Start of Available data
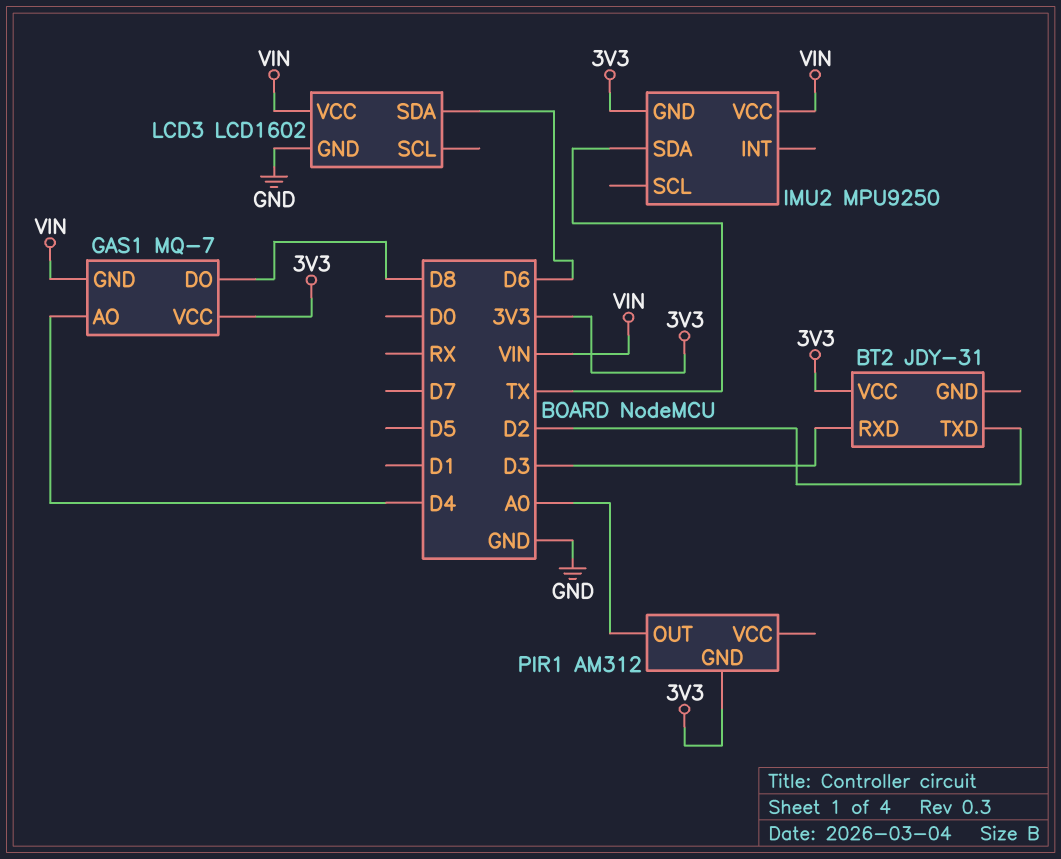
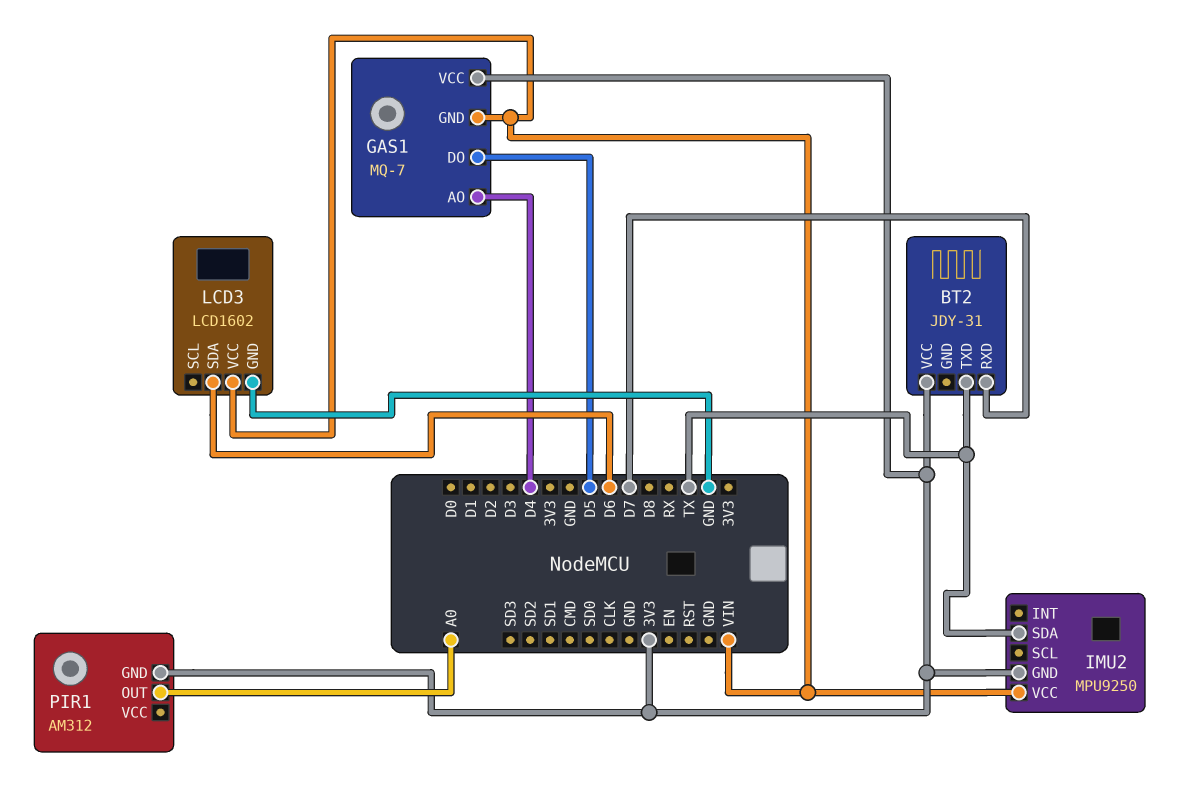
BT2 pin RXD: D3 -> D7
BT2 pin TXD: D2 -> TX
GAS1 pin DO: D8 -> D5

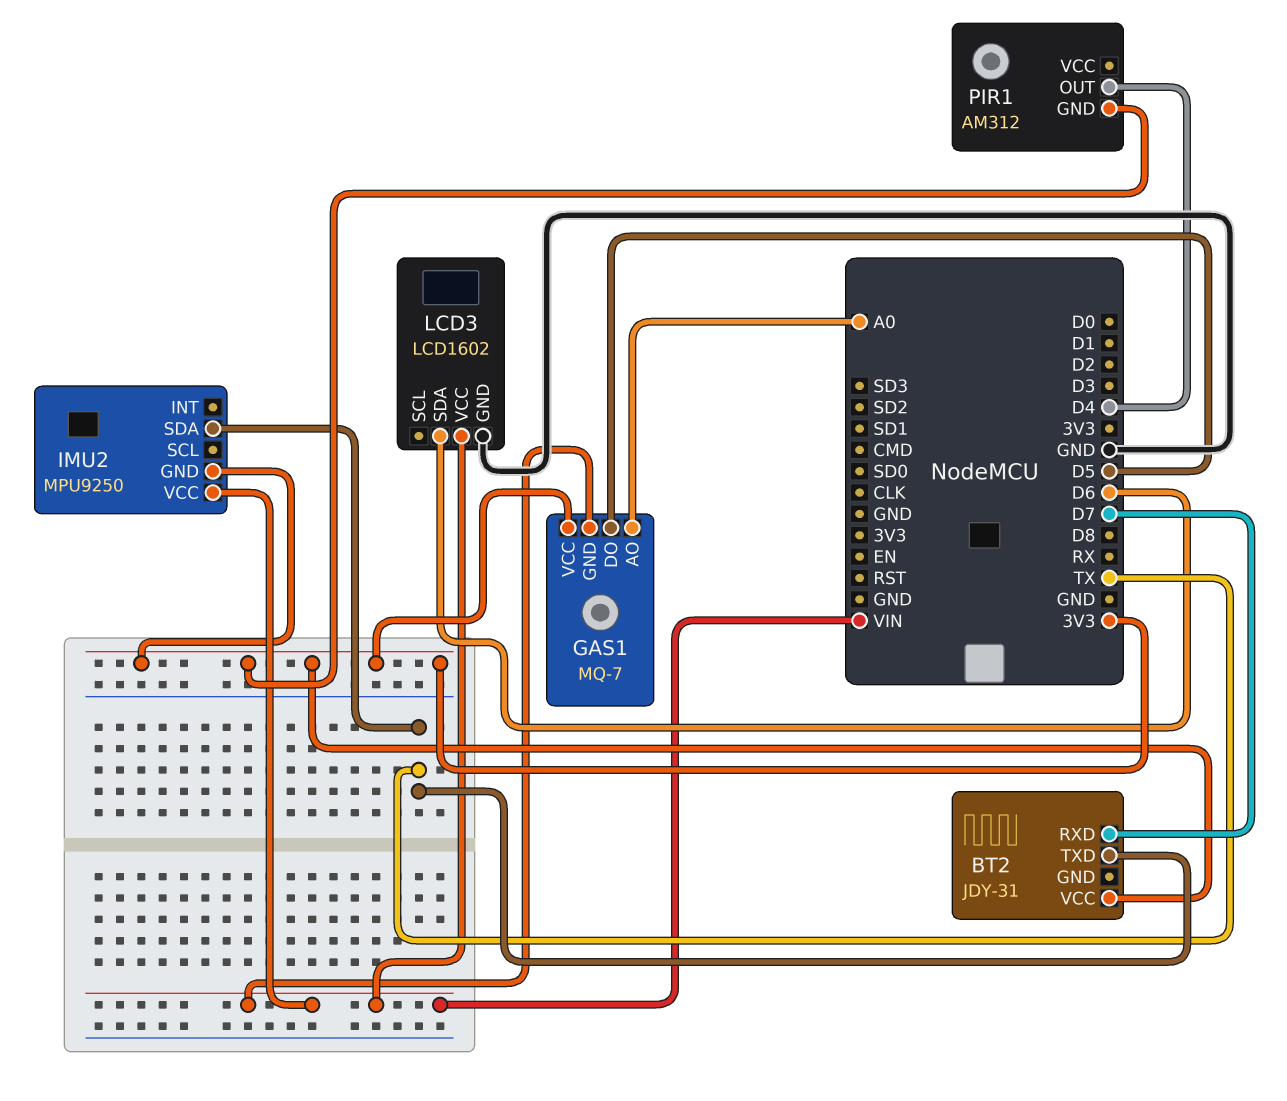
GAS1 pin AO: D4 -> A0
PIR1 pin OUT: A0 -> D4

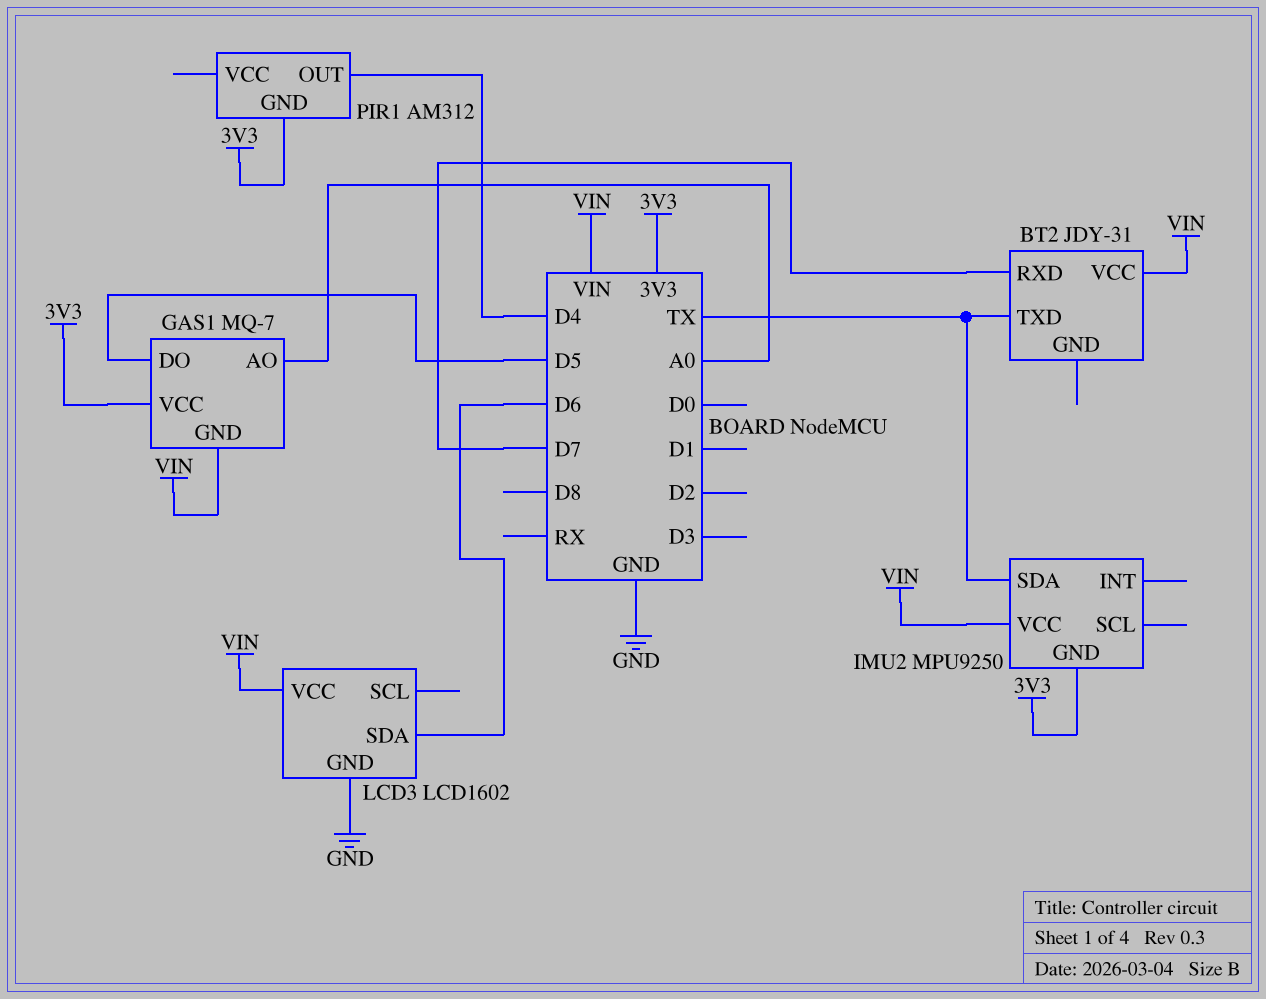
BT2 pin VCC: 3V3 -> VIN

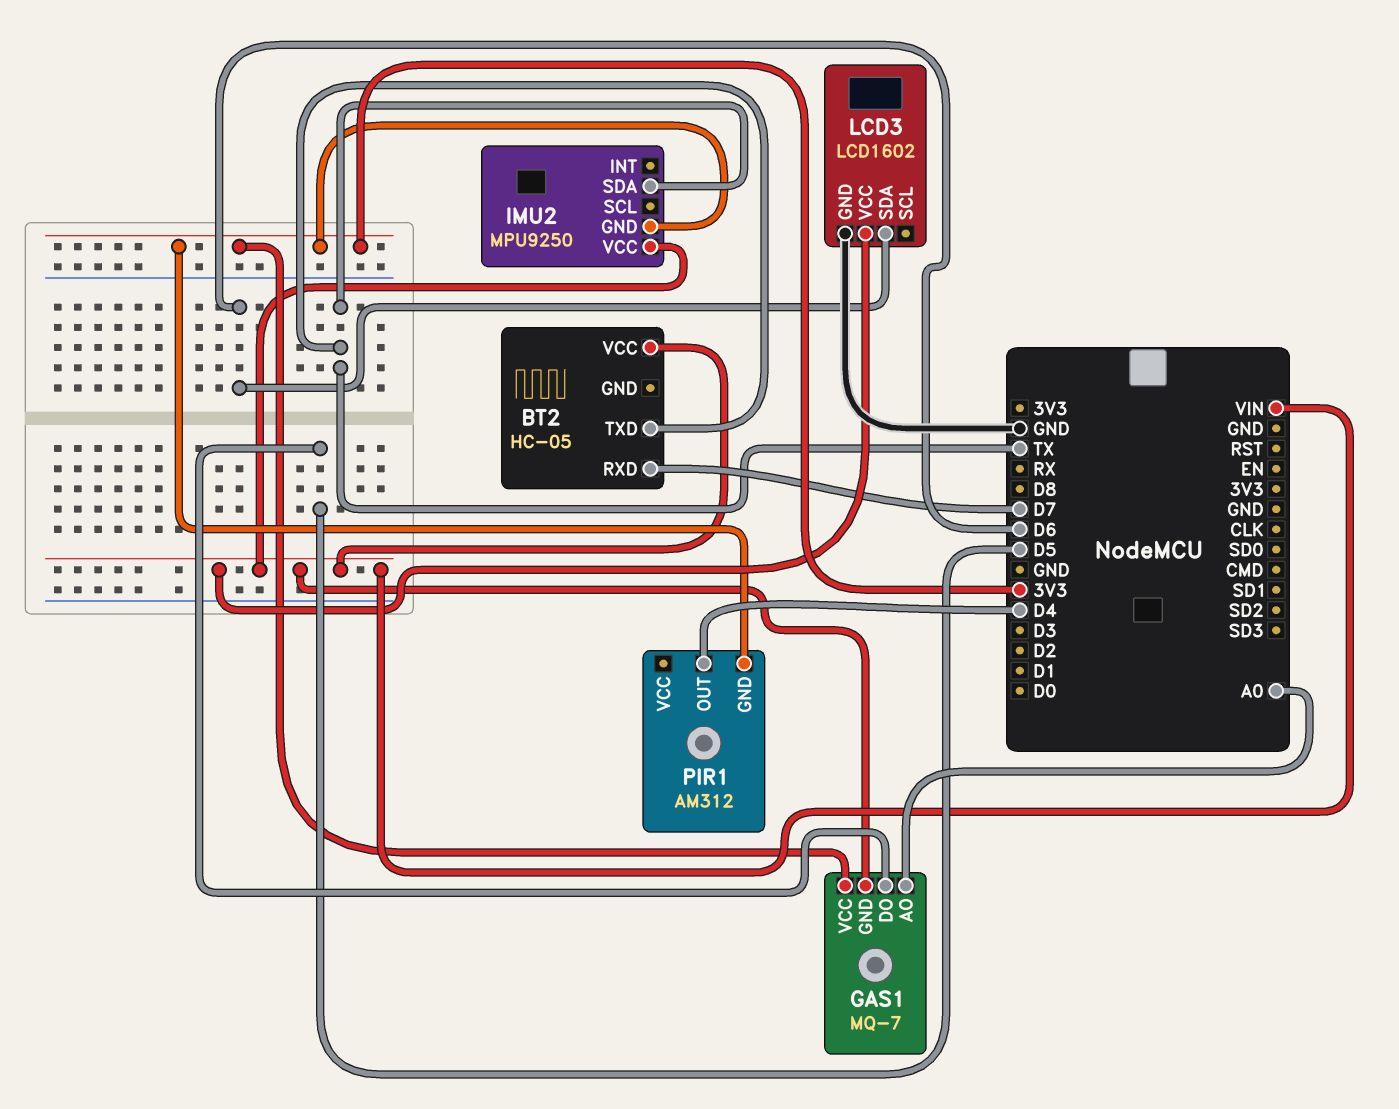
BT2: JDY-31 -> HC-05

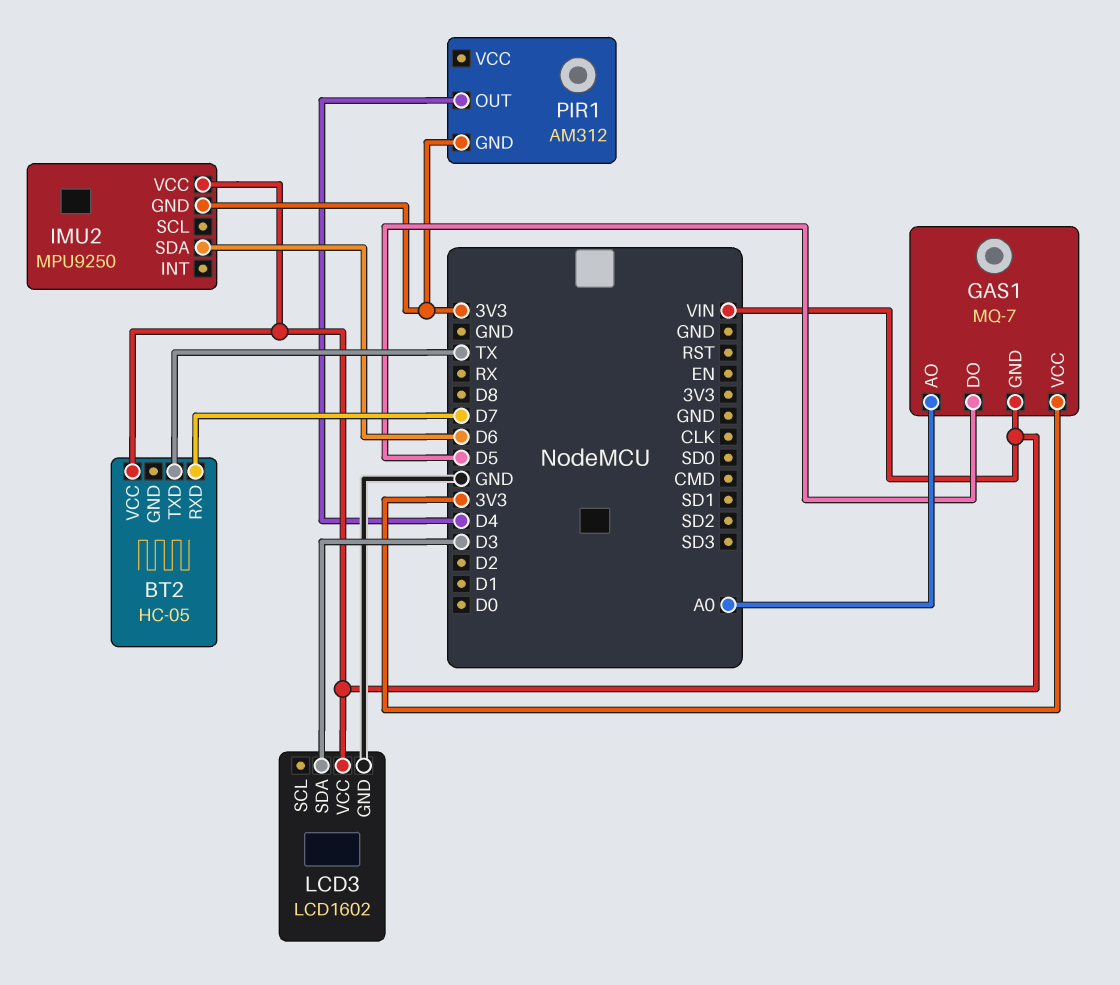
IMU2 pin SDA: TX -> D6
LCD3 pin SDA: D6 -> D3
End of Available data
_Activity_
Only the pictures stay behind; everything else in the data above is to be retyped exactly.

_Exercise response_
BT2 pin RXD: D3 -> D7
BT2 pin TXD: D2 -> TX
GAS1 pin DO: D8 -> D5

GAS1 pin AO: D4 -> A0
PIR1 pin OUT: A0 -> D4

BT2 pin VCC: 3V3 -> VIN

BT2: JDY-31 -> HC-05

IMU2 pin SDA: TX -> D6
LCD3 pin SDA: D6 -> D3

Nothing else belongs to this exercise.